_Data extract:_
..............................

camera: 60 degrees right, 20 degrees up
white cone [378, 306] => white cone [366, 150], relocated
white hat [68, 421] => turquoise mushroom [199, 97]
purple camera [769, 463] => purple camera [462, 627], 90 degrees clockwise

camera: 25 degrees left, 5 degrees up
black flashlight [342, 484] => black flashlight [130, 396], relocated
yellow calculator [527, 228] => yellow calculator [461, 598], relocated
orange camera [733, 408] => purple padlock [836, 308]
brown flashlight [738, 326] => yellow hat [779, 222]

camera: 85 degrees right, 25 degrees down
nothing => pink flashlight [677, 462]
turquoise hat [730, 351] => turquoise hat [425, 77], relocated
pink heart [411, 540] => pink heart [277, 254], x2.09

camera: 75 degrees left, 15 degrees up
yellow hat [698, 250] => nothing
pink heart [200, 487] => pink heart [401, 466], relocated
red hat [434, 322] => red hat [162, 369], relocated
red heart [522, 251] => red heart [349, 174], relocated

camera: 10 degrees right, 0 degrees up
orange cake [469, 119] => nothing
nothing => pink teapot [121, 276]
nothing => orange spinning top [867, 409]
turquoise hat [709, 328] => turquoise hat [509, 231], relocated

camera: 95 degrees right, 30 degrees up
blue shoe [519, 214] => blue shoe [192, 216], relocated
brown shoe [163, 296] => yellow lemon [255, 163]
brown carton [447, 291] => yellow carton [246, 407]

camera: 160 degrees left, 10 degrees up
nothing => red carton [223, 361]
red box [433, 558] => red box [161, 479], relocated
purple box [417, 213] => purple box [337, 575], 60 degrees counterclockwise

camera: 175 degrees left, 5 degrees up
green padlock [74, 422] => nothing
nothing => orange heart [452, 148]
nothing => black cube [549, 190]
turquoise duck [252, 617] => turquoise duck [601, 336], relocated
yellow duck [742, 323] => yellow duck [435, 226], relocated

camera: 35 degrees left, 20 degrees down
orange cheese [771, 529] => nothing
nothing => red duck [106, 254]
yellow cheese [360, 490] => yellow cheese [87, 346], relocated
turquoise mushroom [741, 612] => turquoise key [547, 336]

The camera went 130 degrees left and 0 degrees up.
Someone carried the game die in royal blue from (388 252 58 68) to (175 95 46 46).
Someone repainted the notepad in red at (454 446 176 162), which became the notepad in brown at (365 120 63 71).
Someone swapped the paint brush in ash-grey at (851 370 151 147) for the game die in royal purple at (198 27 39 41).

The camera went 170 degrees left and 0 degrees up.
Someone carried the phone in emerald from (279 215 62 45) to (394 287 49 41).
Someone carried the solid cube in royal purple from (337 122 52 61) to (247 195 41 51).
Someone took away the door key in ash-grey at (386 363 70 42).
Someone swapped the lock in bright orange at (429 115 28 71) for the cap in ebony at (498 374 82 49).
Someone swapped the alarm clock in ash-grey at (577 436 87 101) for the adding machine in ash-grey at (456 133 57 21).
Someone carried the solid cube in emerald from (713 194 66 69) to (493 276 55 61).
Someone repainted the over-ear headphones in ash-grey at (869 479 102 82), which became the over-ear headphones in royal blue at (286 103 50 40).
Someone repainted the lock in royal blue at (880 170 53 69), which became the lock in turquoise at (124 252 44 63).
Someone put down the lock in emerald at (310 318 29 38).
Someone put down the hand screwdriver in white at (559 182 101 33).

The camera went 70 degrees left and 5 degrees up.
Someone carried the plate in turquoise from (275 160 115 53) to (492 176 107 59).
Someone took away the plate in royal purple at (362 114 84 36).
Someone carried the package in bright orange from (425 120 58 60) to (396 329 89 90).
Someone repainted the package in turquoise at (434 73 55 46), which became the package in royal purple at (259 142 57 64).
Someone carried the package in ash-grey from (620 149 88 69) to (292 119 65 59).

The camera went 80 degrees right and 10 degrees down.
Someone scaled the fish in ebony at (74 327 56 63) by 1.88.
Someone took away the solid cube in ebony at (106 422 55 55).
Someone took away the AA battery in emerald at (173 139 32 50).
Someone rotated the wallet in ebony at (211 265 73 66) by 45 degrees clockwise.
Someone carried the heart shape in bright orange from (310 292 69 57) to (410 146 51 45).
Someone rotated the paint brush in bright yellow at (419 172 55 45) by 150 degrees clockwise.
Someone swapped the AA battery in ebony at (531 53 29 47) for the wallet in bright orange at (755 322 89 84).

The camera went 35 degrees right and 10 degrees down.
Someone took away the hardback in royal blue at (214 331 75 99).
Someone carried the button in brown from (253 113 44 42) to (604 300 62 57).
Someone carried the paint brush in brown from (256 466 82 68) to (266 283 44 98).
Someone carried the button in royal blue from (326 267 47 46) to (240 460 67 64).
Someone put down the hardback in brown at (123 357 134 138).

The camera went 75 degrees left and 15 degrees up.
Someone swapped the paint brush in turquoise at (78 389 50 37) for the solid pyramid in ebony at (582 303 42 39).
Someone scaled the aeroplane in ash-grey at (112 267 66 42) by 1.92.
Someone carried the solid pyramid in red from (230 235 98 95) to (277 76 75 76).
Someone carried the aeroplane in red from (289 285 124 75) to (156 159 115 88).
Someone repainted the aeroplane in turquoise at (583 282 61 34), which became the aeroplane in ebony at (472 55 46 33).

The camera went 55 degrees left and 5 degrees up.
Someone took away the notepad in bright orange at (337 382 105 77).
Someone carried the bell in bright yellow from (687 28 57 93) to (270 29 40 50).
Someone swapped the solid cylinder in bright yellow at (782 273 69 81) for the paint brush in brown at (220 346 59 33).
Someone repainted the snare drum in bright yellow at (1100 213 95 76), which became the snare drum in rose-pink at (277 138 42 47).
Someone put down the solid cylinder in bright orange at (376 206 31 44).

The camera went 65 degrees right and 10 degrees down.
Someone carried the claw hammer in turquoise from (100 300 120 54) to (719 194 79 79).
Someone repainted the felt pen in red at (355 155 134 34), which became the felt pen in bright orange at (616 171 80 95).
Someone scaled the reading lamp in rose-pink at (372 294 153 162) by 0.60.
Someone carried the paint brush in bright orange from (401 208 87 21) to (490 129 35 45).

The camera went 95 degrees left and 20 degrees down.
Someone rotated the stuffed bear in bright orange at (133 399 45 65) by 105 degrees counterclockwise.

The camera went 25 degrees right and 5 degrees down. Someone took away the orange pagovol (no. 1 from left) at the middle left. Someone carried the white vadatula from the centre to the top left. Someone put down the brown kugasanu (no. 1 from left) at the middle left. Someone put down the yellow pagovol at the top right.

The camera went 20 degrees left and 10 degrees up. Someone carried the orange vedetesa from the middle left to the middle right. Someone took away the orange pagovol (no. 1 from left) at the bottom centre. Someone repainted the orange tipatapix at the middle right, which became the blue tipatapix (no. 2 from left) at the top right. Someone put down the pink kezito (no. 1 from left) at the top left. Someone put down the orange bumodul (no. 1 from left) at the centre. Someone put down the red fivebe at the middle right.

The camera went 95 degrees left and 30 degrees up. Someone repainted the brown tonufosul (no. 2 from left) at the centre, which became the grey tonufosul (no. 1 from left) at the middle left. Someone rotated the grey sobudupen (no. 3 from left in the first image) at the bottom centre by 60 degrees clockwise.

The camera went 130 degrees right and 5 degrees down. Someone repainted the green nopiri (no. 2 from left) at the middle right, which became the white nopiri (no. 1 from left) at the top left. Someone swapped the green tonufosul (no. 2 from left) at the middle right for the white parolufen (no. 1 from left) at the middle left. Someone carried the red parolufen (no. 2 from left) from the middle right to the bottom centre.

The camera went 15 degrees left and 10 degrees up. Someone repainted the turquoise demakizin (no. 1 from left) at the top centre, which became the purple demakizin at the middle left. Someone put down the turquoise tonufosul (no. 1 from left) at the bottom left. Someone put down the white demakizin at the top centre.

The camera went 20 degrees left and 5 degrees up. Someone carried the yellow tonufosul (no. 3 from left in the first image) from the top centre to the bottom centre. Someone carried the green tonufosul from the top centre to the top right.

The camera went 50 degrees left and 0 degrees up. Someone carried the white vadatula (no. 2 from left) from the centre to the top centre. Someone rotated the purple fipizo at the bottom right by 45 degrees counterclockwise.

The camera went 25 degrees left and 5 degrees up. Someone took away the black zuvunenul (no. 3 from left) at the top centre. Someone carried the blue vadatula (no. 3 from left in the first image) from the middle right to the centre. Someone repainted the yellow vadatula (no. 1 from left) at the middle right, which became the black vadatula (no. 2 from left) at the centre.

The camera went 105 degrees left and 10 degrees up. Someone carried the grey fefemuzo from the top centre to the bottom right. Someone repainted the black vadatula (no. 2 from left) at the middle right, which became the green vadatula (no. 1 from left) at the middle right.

..............................

_Your task:_ Output each line of the records above exactly, beginning at the first, and stop once the line containing "white hat [68, 421]" has been output.

_Answer section:_
camera: 60 degrees right, 20 degrees up
white cone [378, 306] => white cone [366, 150], relocated
white hat [68, 421] => turquoise mushroom [199, 97]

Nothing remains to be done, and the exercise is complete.